(Beginning of INPUT DATA)

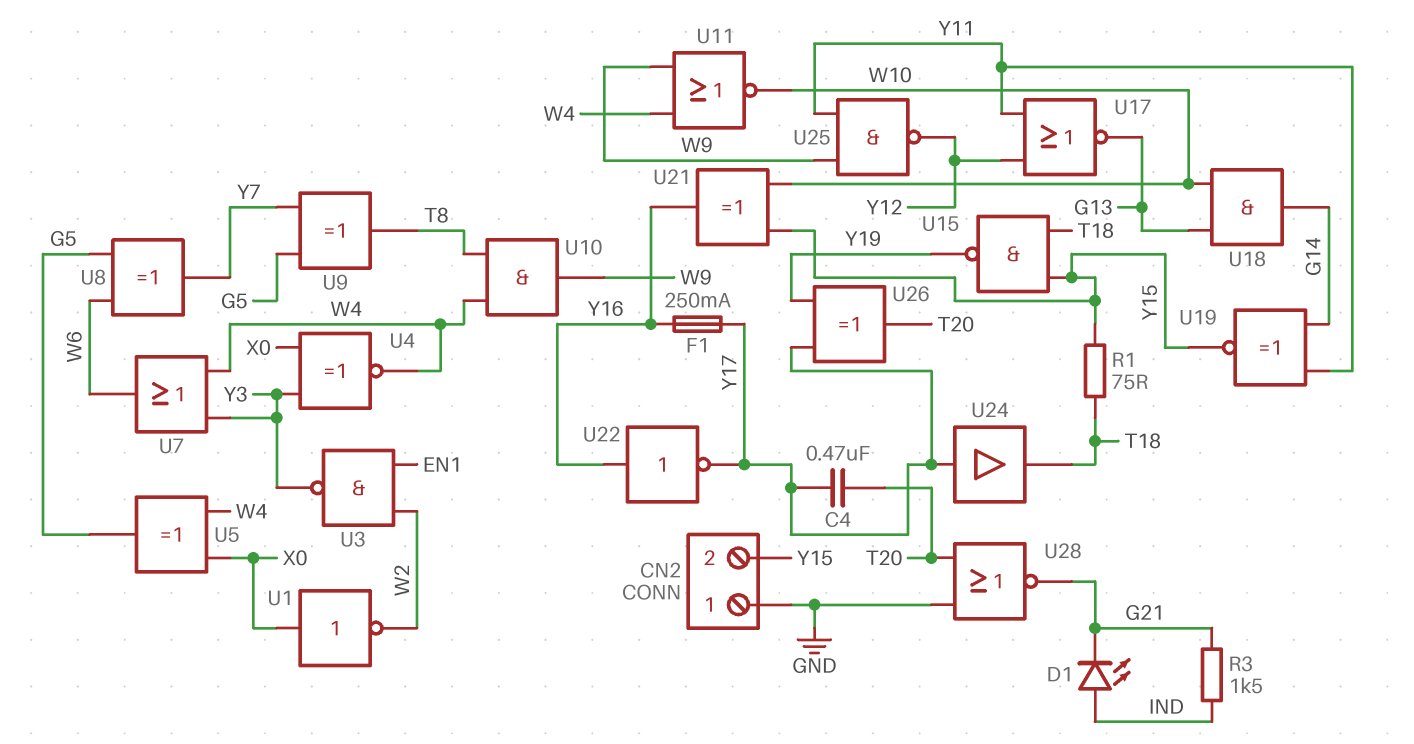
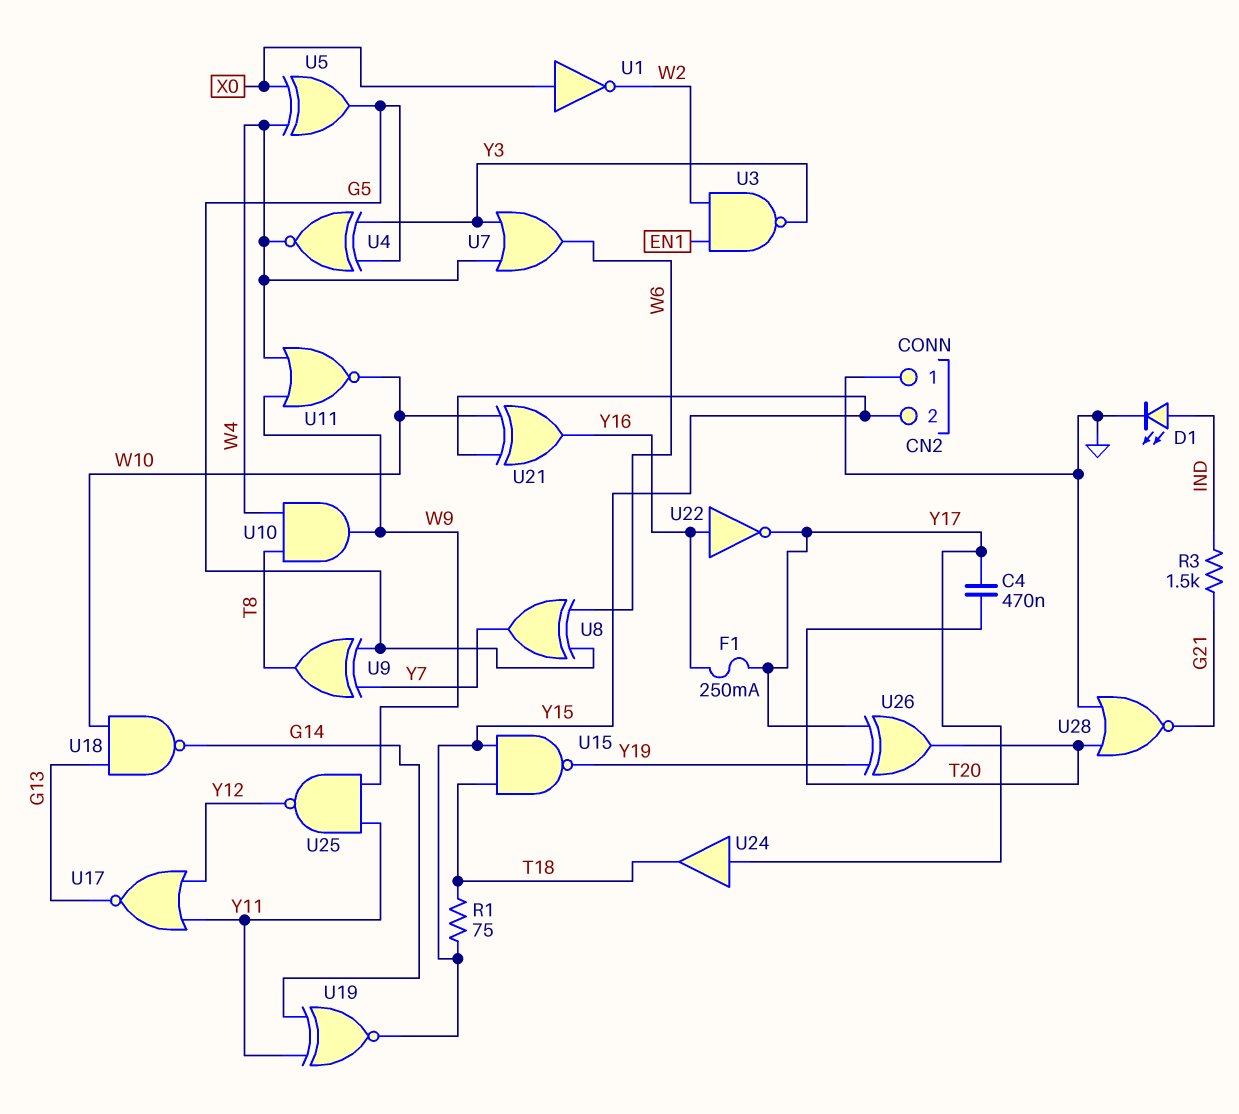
D1: LED (A IND, K G21) -> LED (A IND, K GND)
U4: XNOR (in X0, in Y3, out W4) -> XNOR (in G5, in Y3, out W4)
U18: AND (in G13, in W10, out G14) -> NAND (in G13, in W10, out G14)

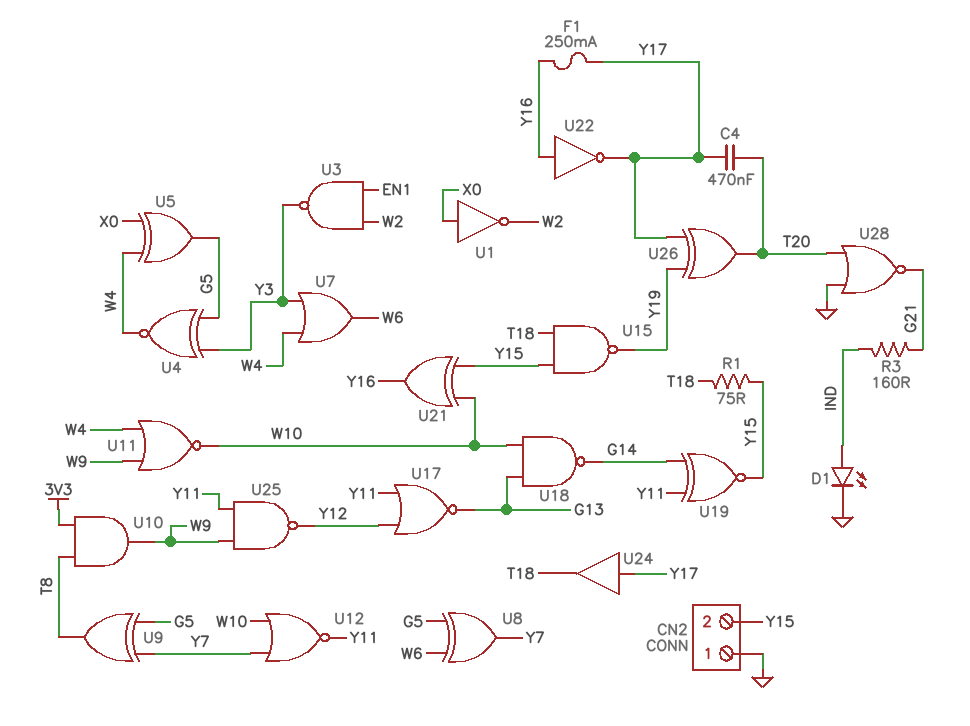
R3: 1.5k (G21, IND) -> 160 (G21, IND)
U10: AND (in T8, in W4, out W9) -> AND (in 3V3, in T8, out W9)
U12: none -> NOR (in W10, in Y7, out Y11)

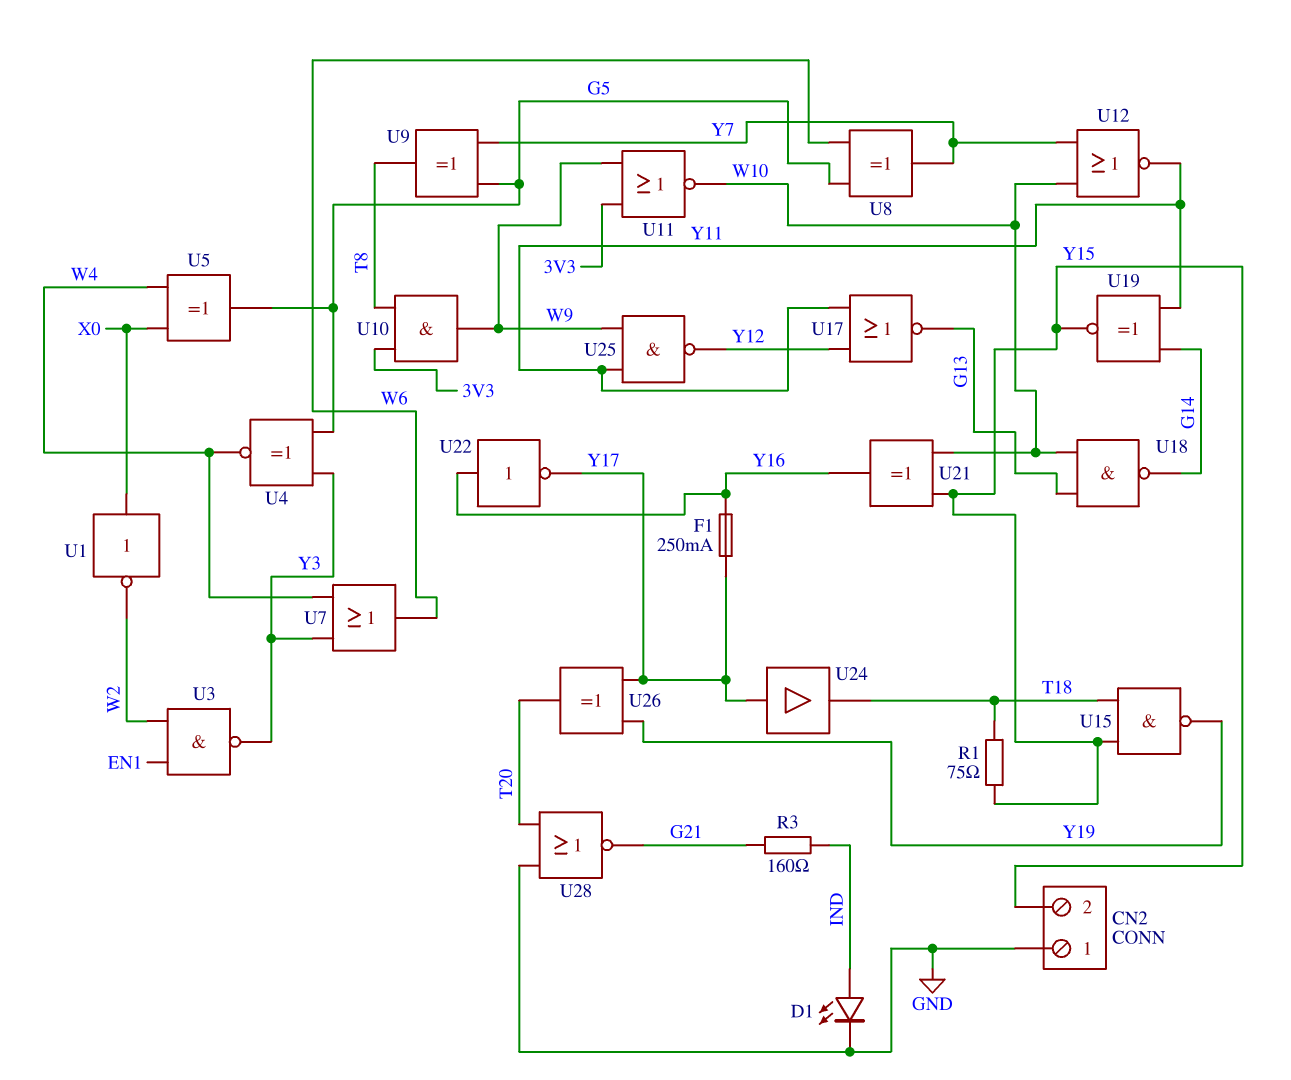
C4: 470nF (T20, Y17) -> none
U11: NOR (in W4, in W9, out W10) -> NOR (in 3V3, in W9, out W10)

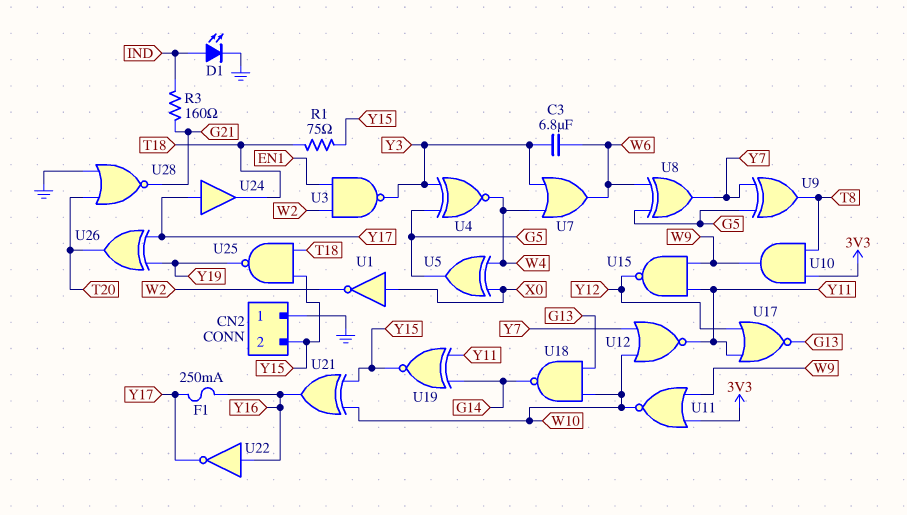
C3: none -> 6.8uF (W6, Y3)
U15: NAND (in T18, in Y15, out Y19) -> NAND (in W9, in Y11, out Y12)
U25: NAND (in W9, in Y11, out Y12) -> NAND (in T18, in Y15, out Y19)

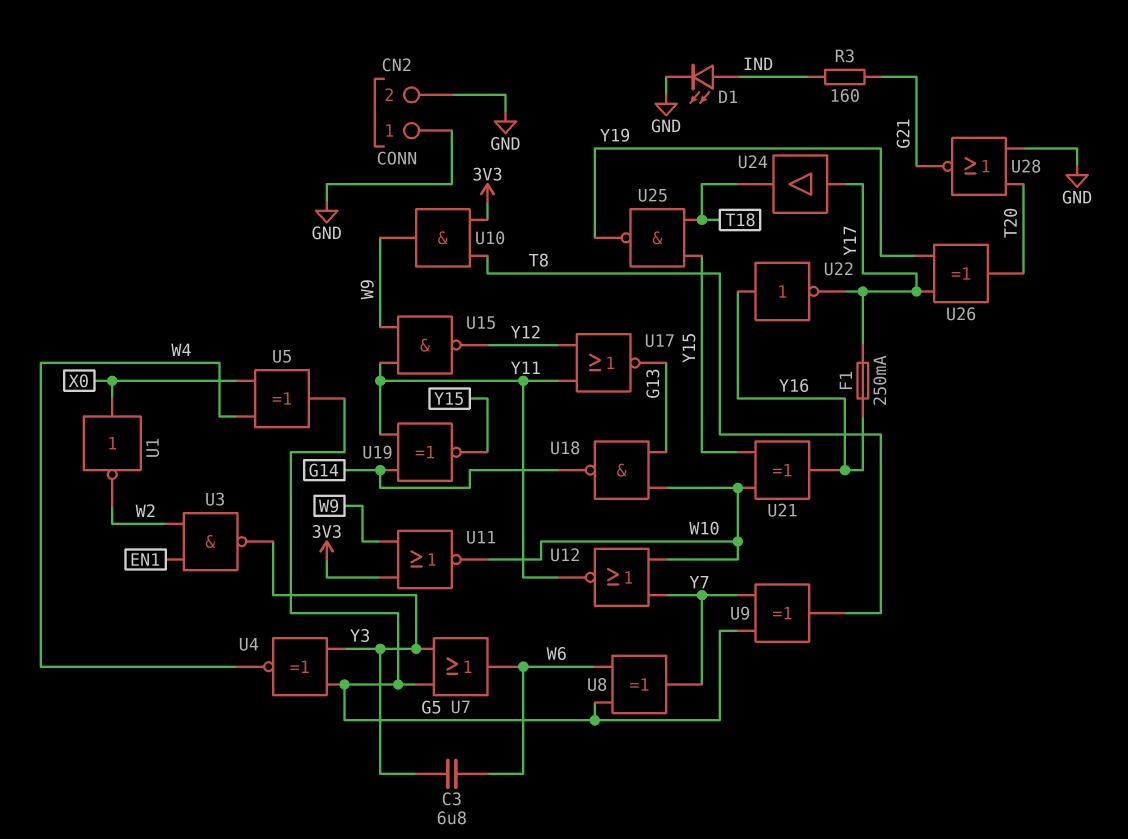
CN2 pin 2: Y15 -> GND
R1: 75 (T18, Y15) -> none
U7: OR (in W4, in Y3, out W6) -> OR (in G5, in Y3, out W6)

(End of INPUT DATA)

- [ASSIGNED TASK]: Exact copies of the lines from the one containing "U15: NAND (in" through the final line of the data are required; pictures are to be omitted.

- [SOLUTION FOR THIS PROBLEM]:
U15: NAND (in T18, in Y15, out Y19) -> NAND (in W9, in Y11, out Y12)
U25: NAND (in W9, in Y11, out Y12) -> NAND (in T18, in Y15, out Y19)

CN2 pin 2: Y15 -> GND
R1: 75 (T18, Y15) -> none
U7: OR (in W4, in Y3, out W6) -> OR (in G5, in Y3, out W6)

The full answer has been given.